WHAT YOU HAVE TO DO >>
Please give back all the records exactly, but keep the pictures out.

TASK MATERIAL >>

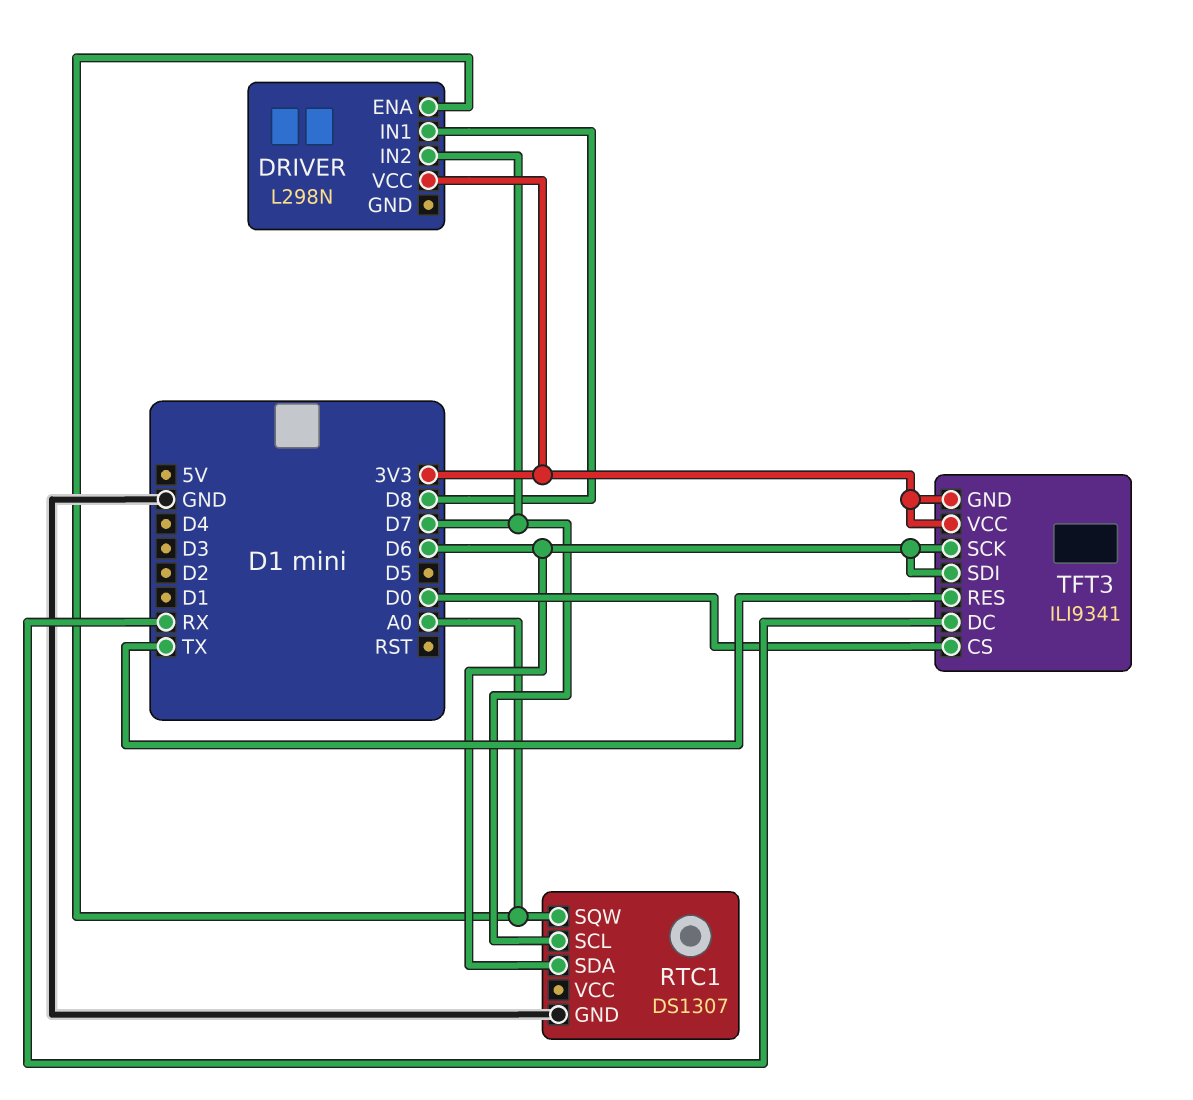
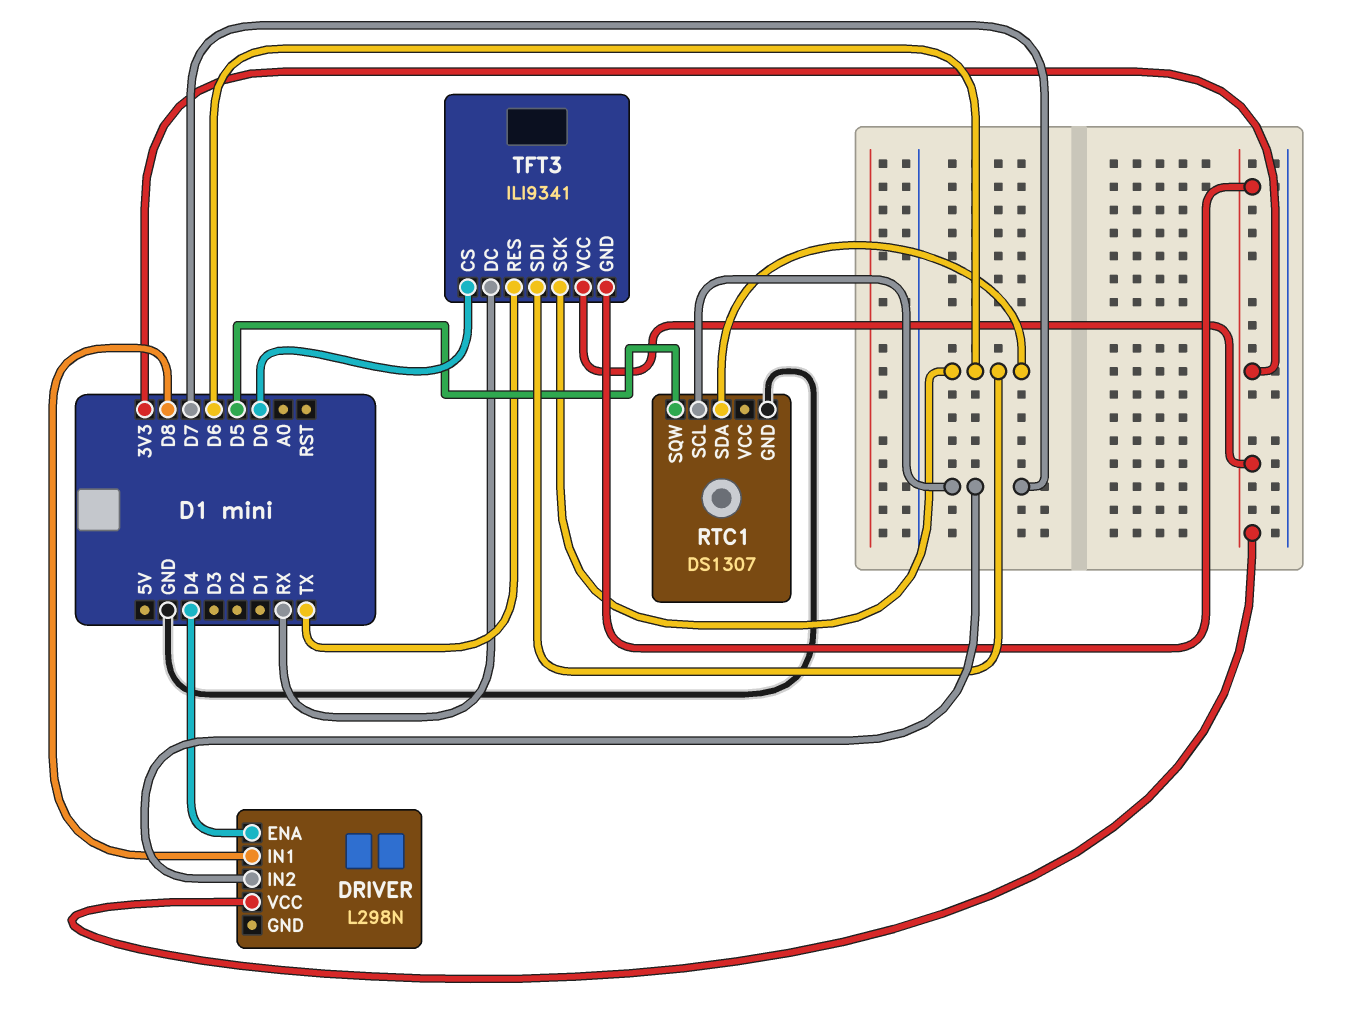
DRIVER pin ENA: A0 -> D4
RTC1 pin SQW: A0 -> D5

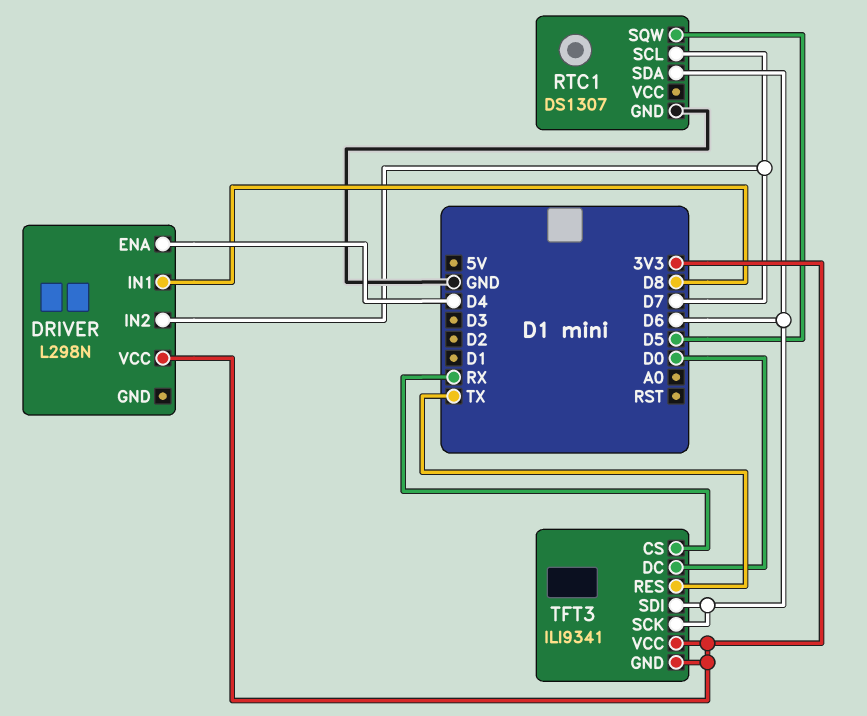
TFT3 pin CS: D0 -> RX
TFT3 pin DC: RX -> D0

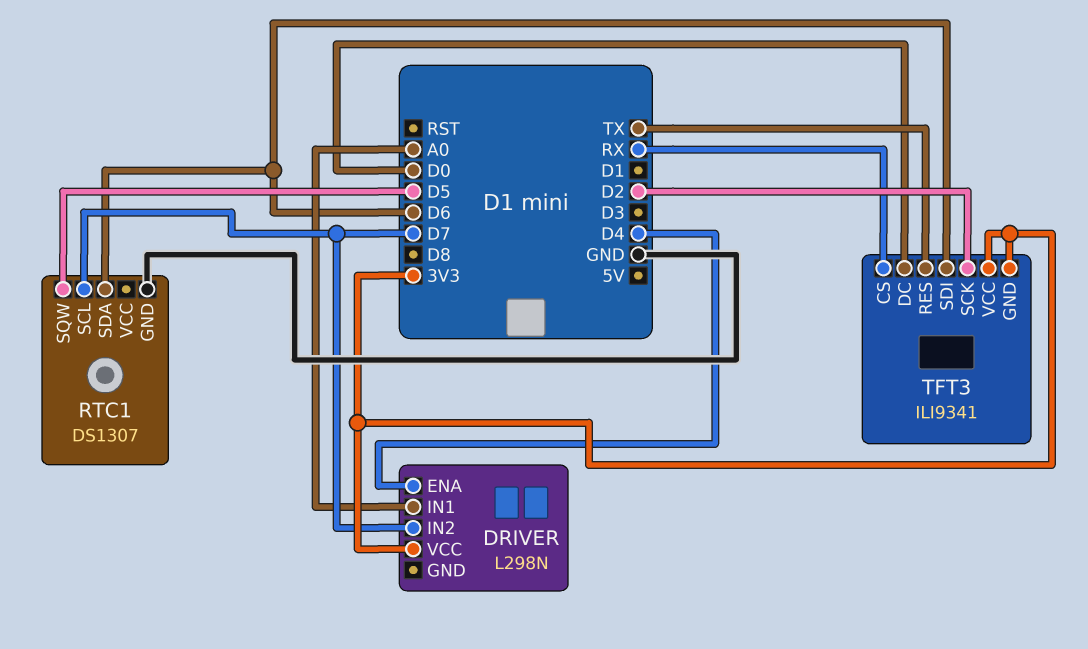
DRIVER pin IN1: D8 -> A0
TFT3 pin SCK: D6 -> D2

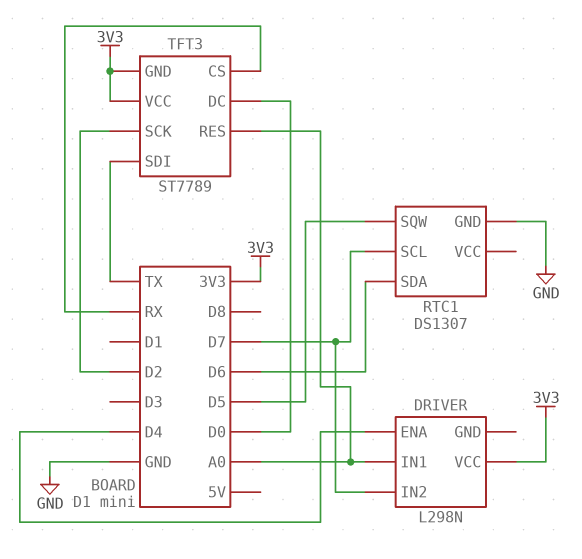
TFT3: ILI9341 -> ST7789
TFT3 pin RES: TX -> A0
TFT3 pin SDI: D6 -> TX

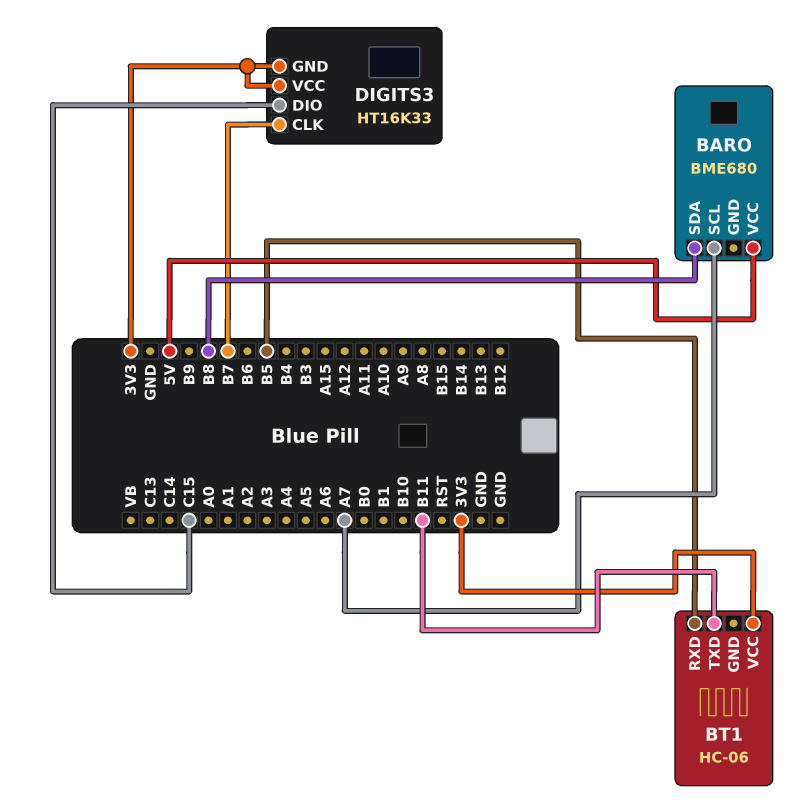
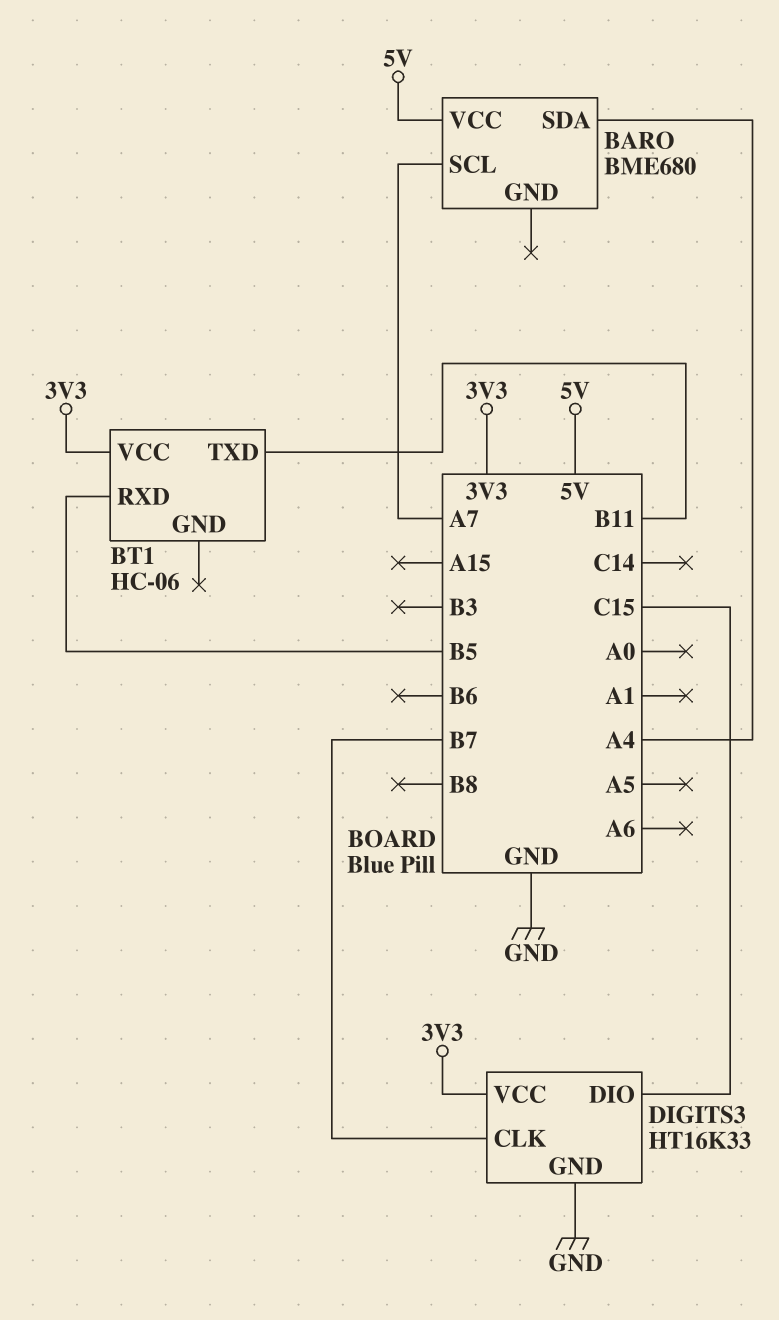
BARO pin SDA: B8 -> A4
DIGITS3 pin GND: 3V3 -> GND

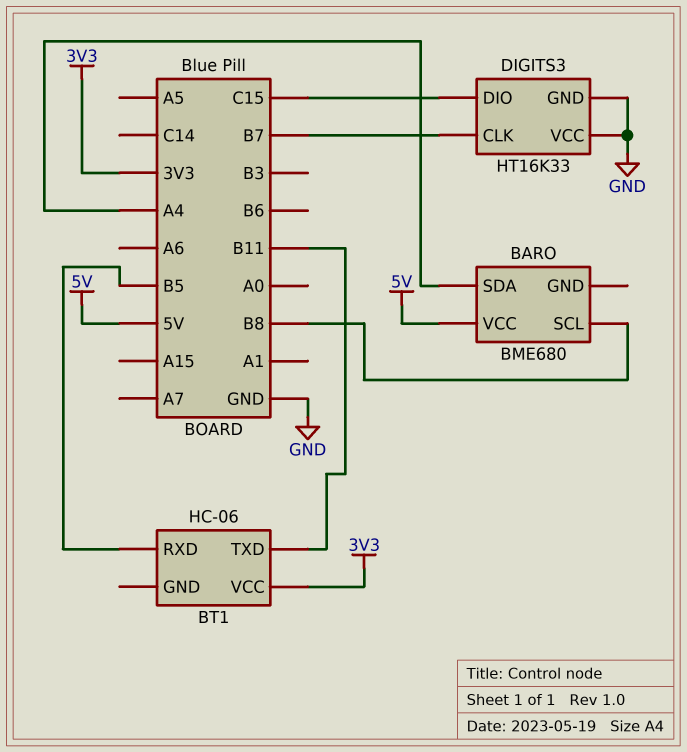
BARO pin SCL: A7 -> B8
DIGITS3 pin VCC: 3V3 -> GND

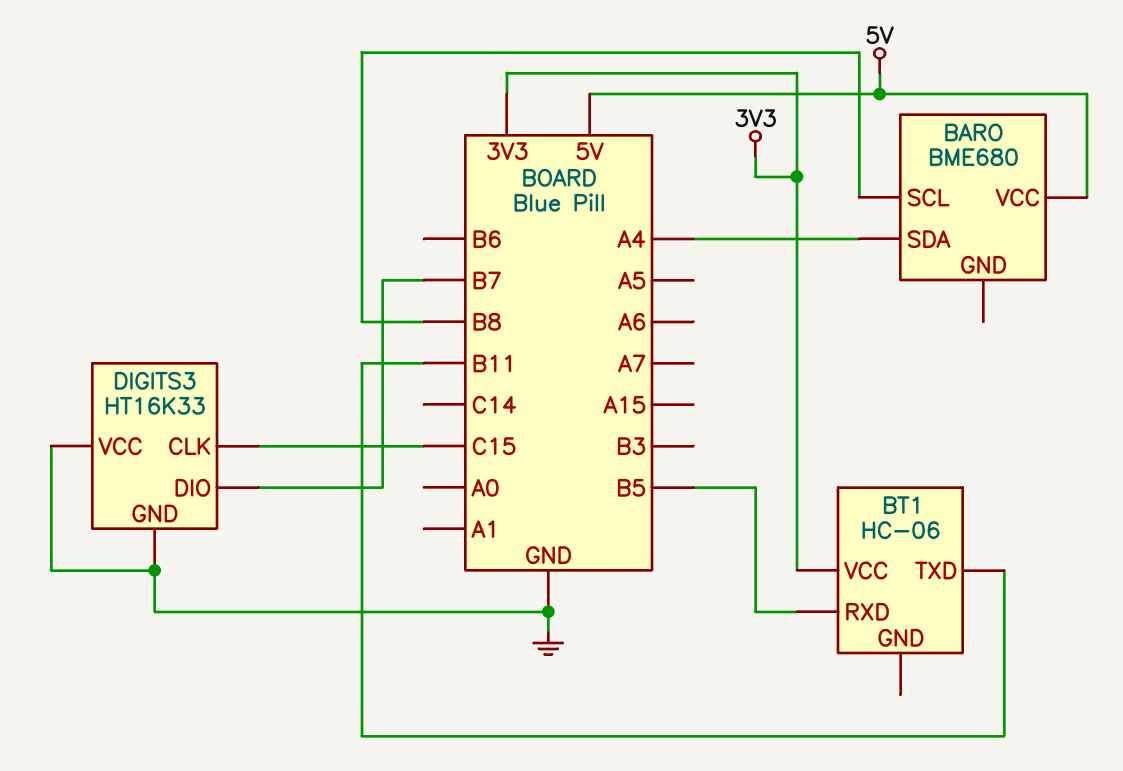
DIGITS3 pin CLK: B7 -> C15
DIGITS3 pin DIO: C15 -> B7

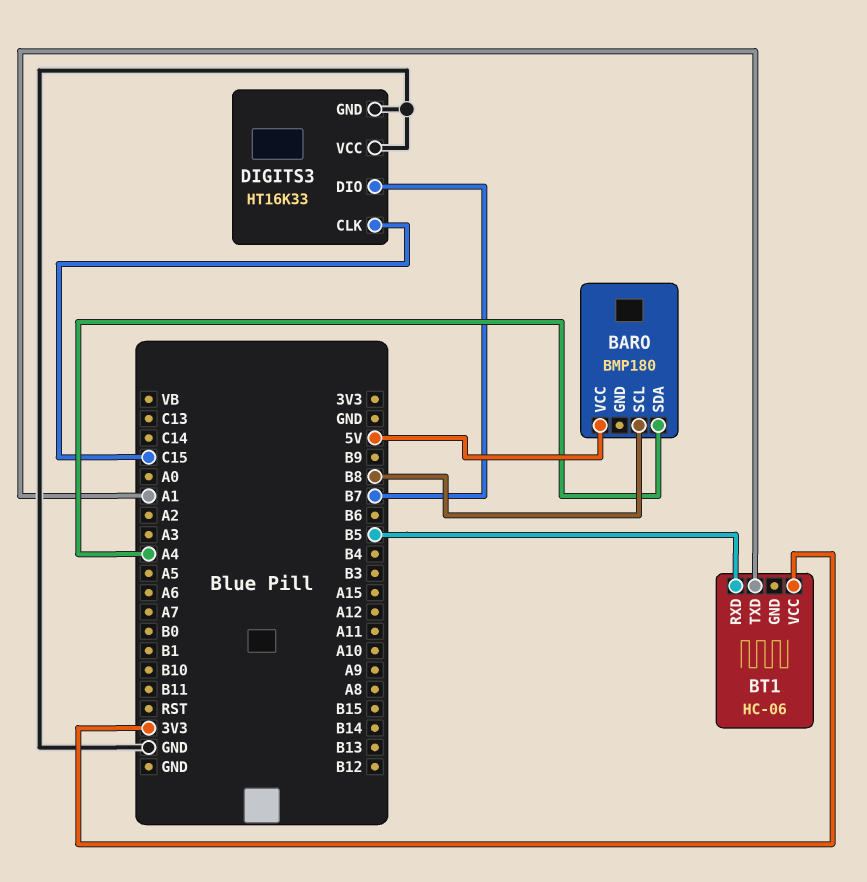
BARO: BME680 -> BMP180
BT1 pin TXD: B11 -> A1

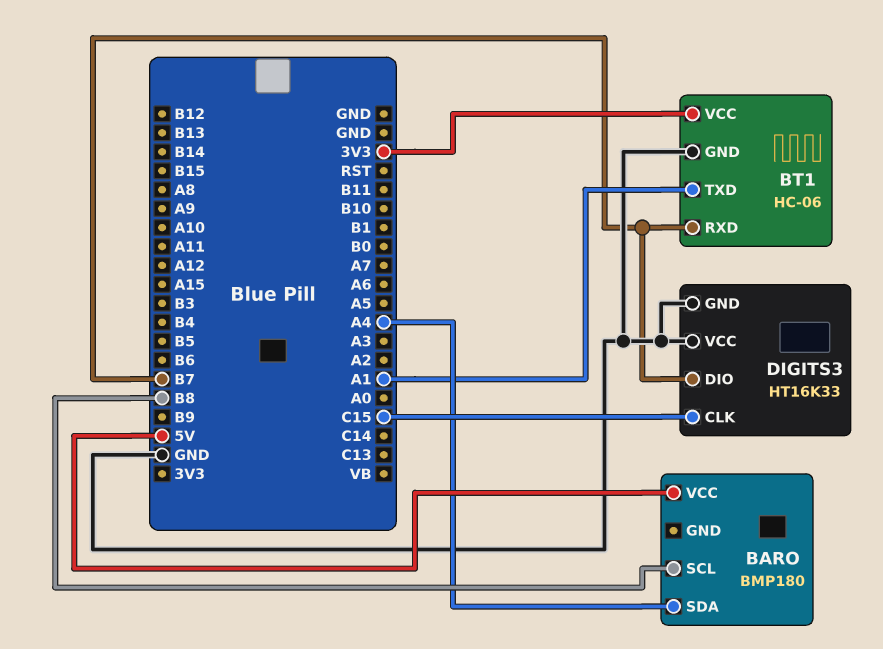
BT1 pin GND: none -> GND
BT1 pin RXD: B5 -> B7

ANSWER TO THE EXERCISE >>
DRIVER pin ENA: A0 -> D4
RTC1 pin SQW: A0 -> D5

TFT3 pin CS: D0 -> RX
TFT3 pin DC: RX -> D0

DRIVER pin IN1: D8 -> A0
TFT3 pin SCK: D6 -> D2

TFT3: ILI9341 -> ST7789
TFT3 pin RES: TX -> A0
TFT3 pin SDI: D6 -> TX

BARO pin SDA: B8 -> A4
DIGITS3 pin GND: 3V3 -> GND

BARO pin SCL: A7 -> B8
DIGITS3 pin VCC: 3V3 -> GND

DIGITS3 pin CLK: B7 -> C15
DIGITS3 pin DIO: C15 -> B7

BARO: BME680 -> BMP180
BT1 pin TXD: B11 -> A1

BT1 pin GND: none -> GND
BT1 pin RXD: B5 -> B7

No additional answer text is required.